Start of GIVEN DATA

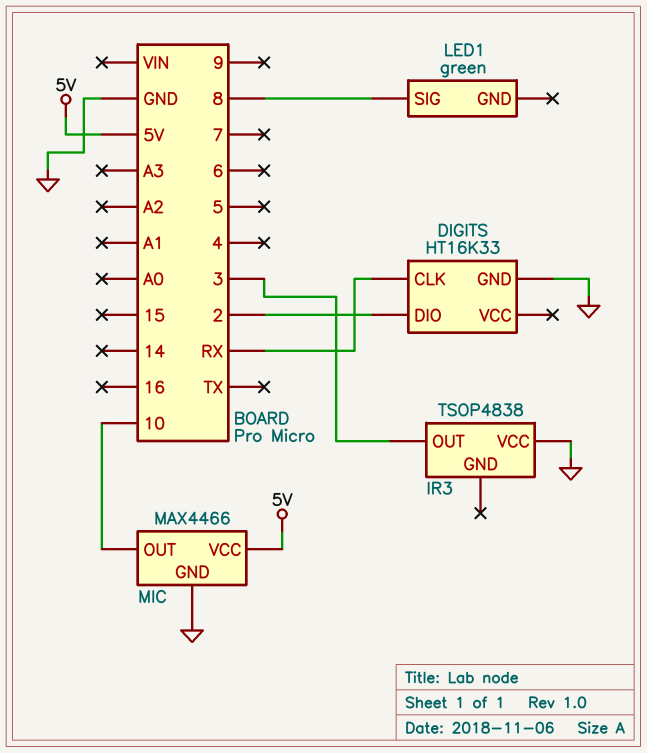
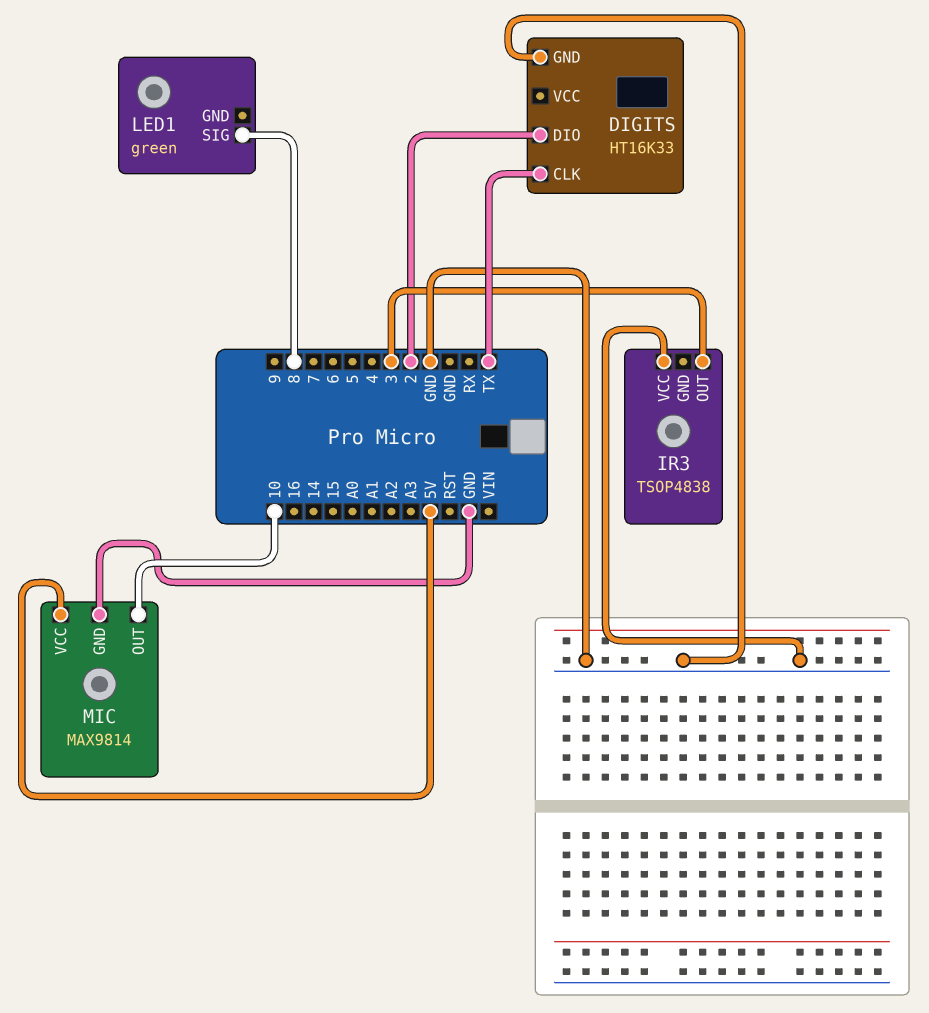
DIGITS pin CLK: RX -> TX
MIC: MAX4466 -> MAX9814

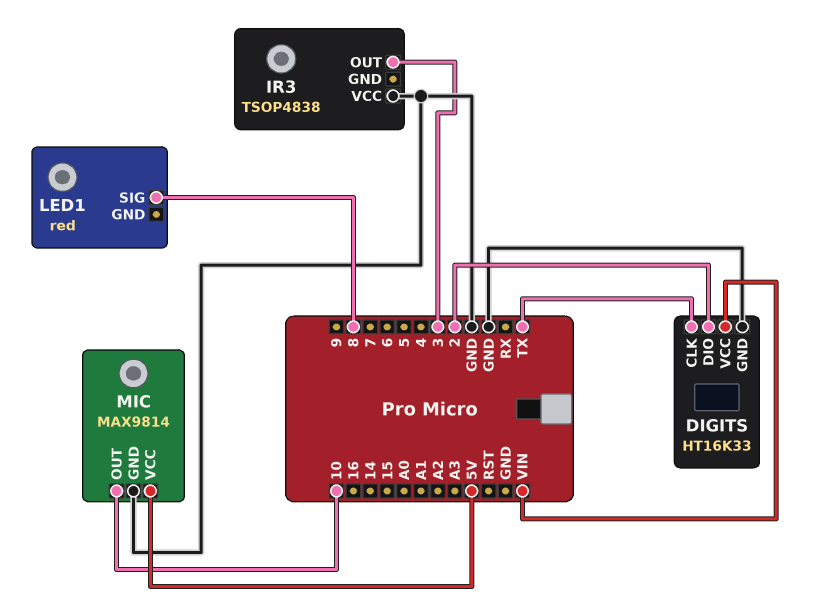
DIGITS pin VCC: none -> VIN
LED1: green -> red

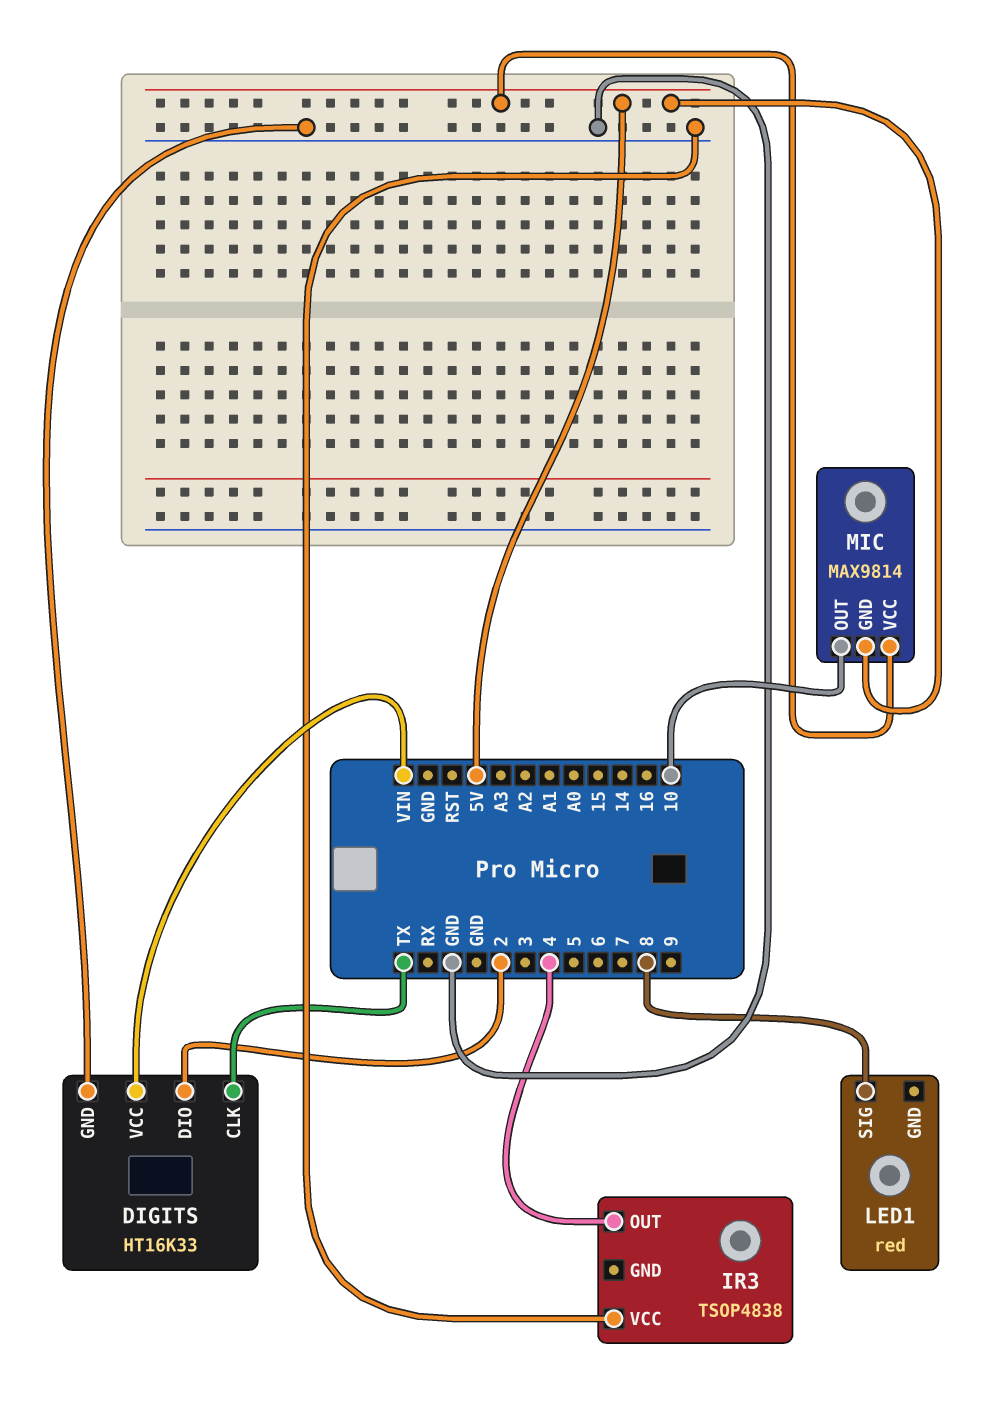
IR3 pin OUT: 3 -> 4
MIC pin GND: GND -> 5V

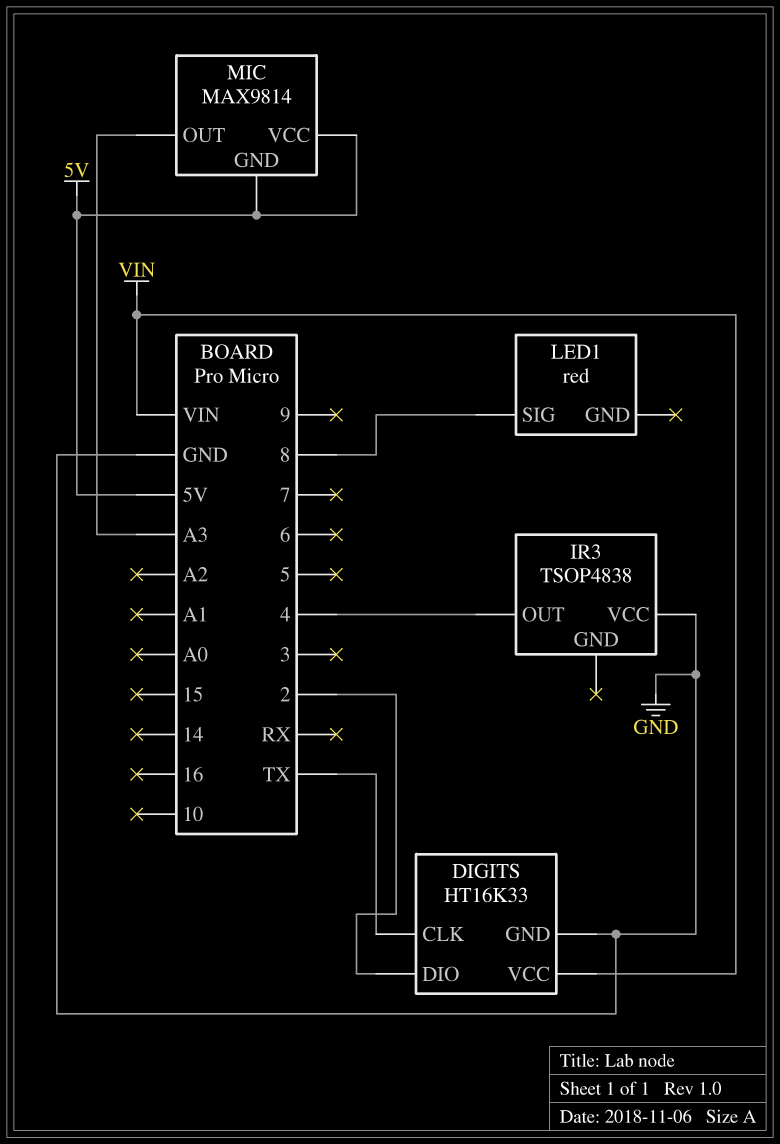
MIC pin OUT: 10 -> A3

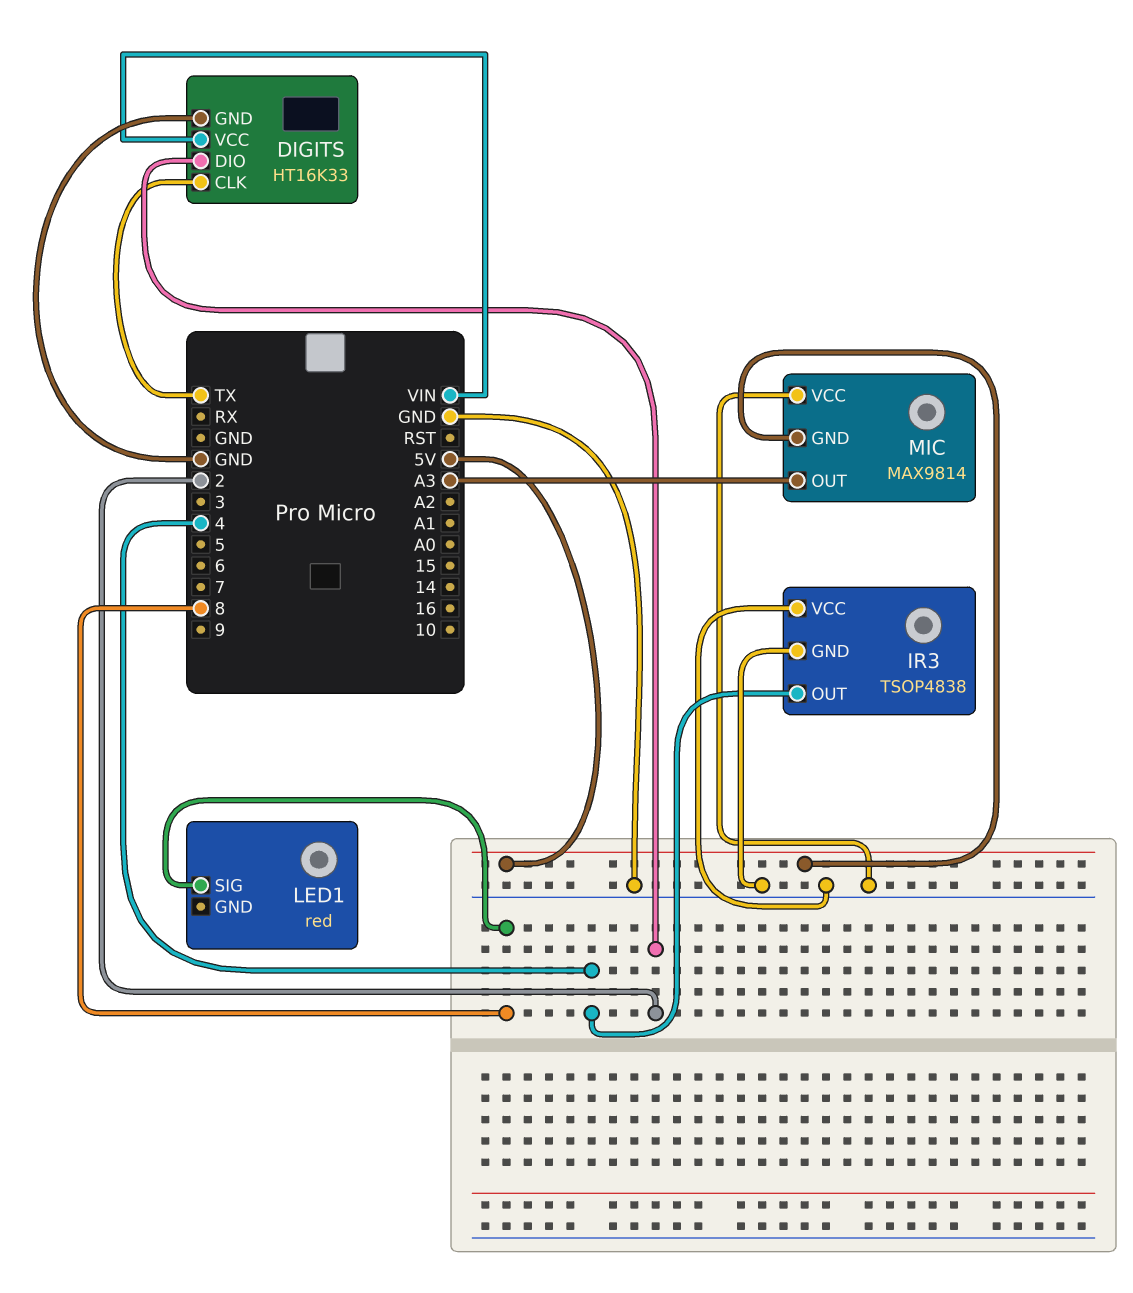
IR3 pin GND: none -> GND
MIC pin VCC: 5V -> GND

End of GIVEN DATA

• WORK TASK: Every record above should come back exactly, but without its pictures.

• RESPONSE FOR THIS EXERCISE:
DIGITS pin CLK: RX -> TX
MIC: MAX4466 -> MAX9814

DIGITS pin VCC: none -> VIN
LED1: green -> red

IR3 pin OUT: 3 -> 4
MIC pin GND: GND -> 5V

MIC pin OUT: 10 -> A3

IR3 pin GND: none -> GND
MIC pin VCC: 5V -> GND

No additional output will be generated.